- PROBLEM DESCRIPTION -
Extract exactly the range of lines bounded by the line containing "BUTTON3 pin SIG: D2 -> D7" and the final line of the listing, both ends included, and no other lines.

[[ THE RECORDS, beginning ]]

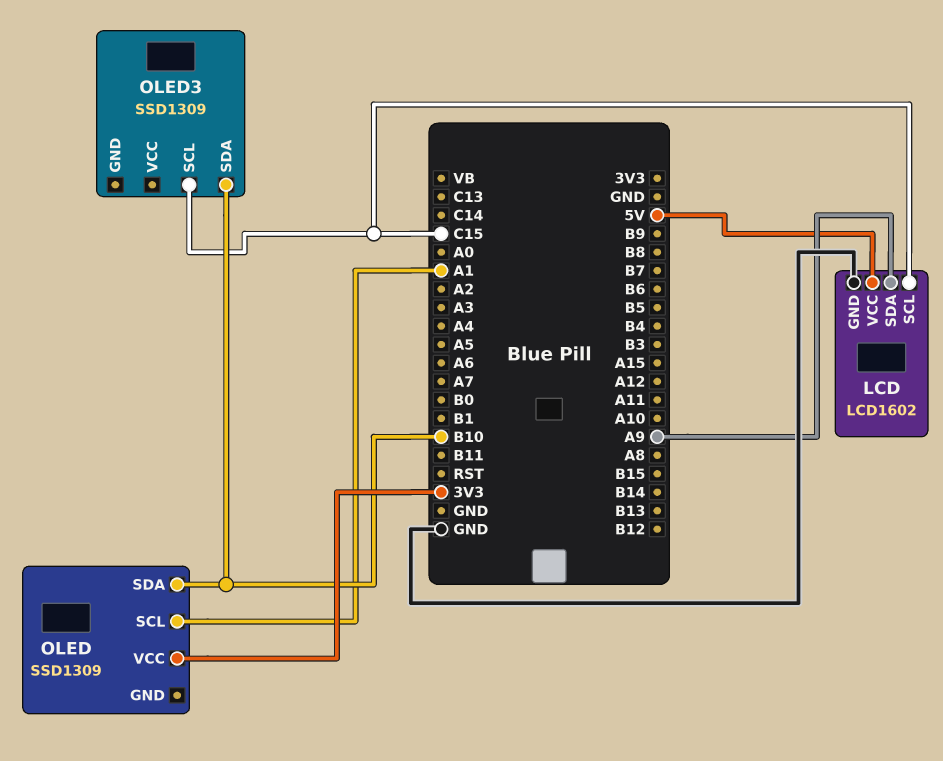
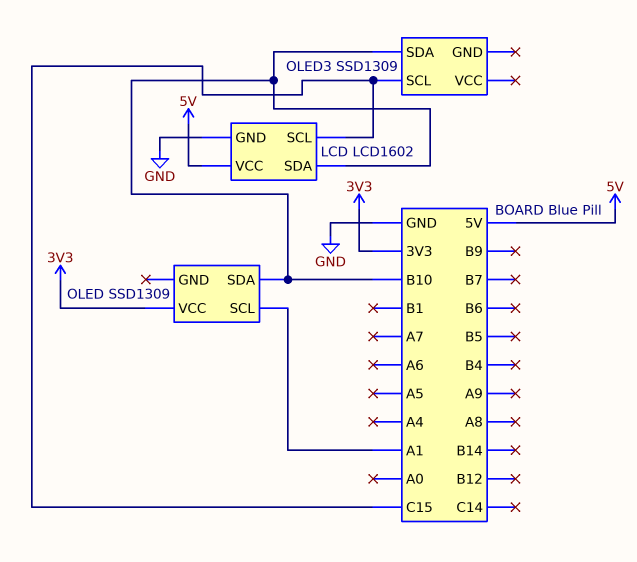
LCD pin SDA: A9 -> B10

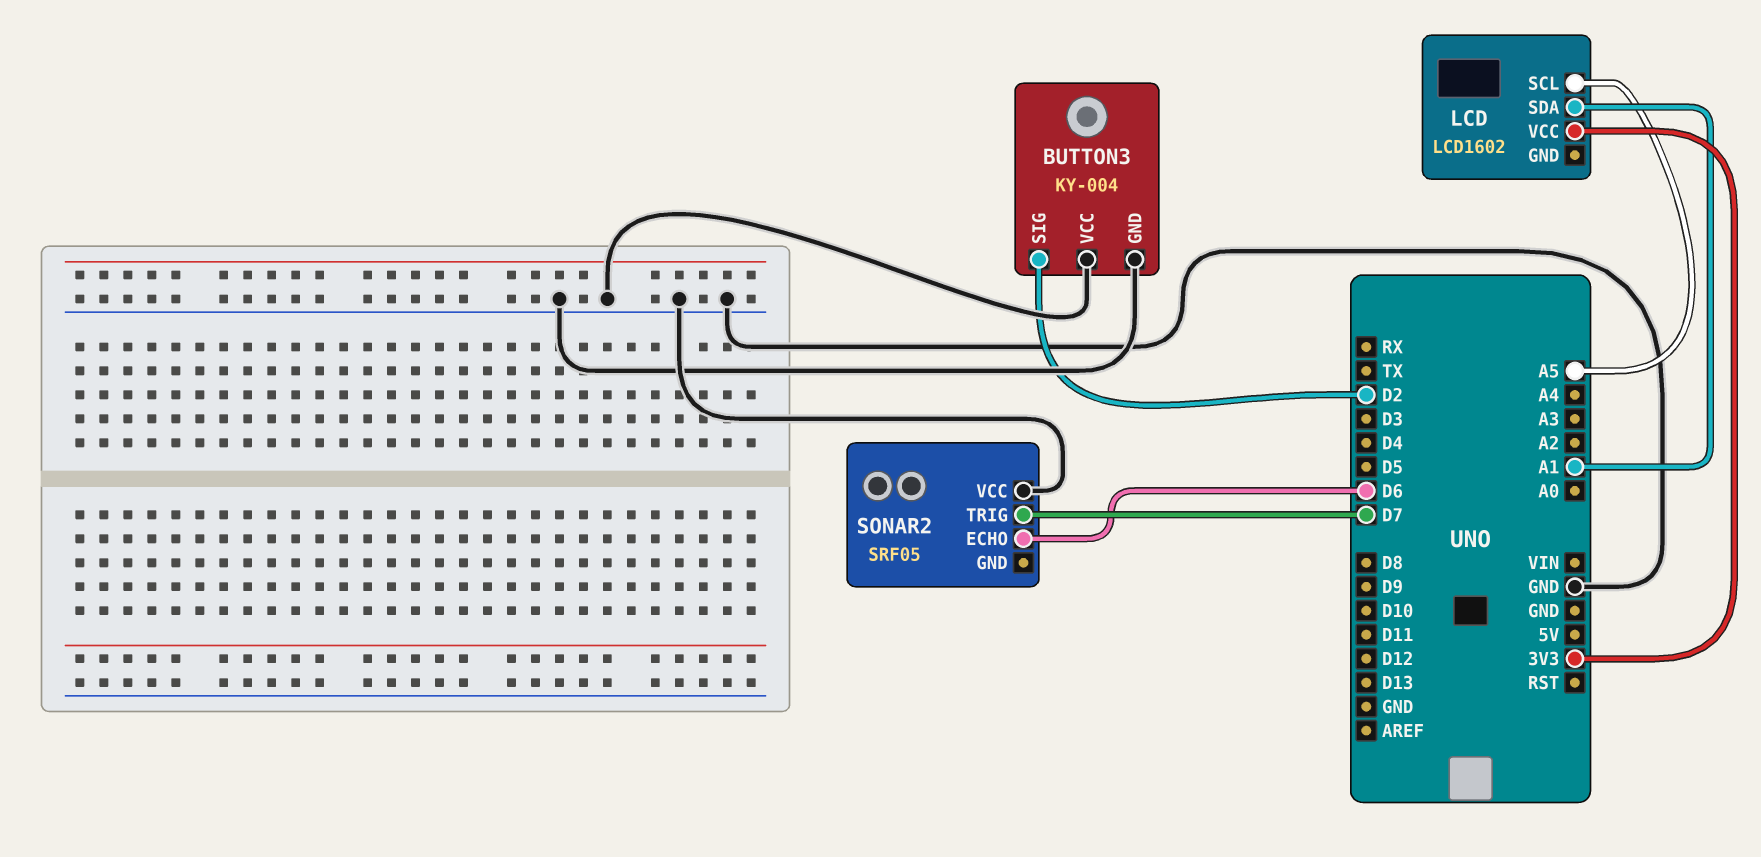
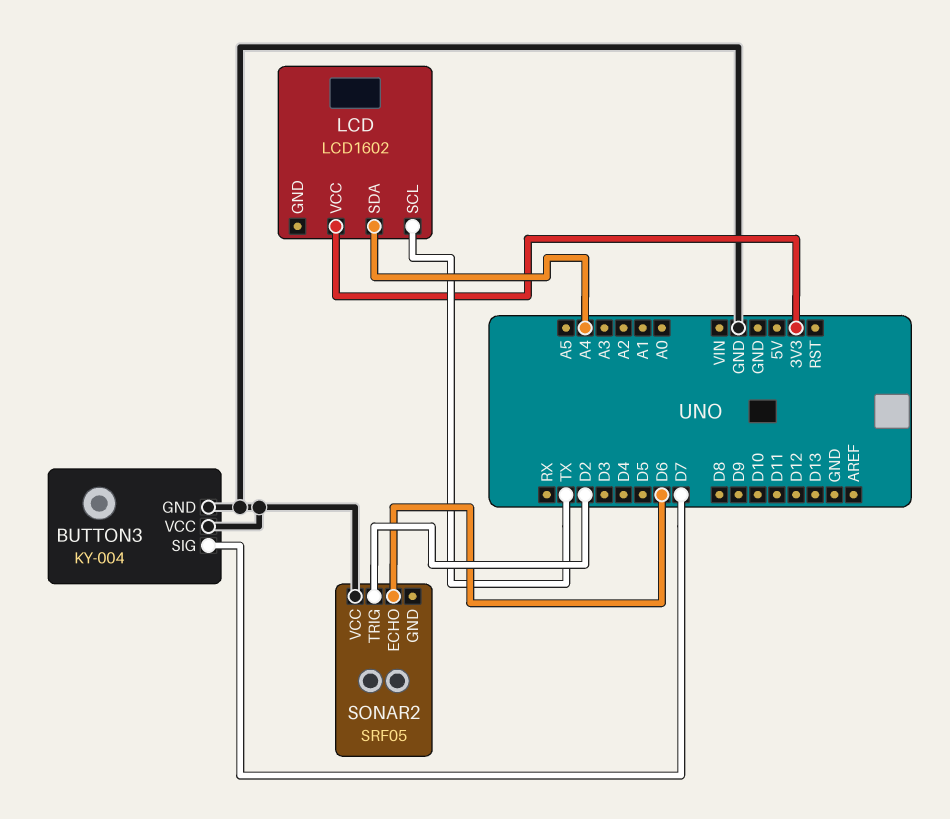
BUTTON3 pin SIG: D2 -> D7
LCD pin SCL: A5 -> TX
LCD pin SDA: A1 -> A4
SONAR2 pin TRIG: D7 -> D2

[[ THE RECORDS, end ]]

- EXERCISE SOLUTION -
BUTTON3 pin SIG: D2 -> D7
LCD pin SCL: A5 -> TX
LCD pin SDA: A1 -> A4
SONAR2 pin TRIG: D7 -> D2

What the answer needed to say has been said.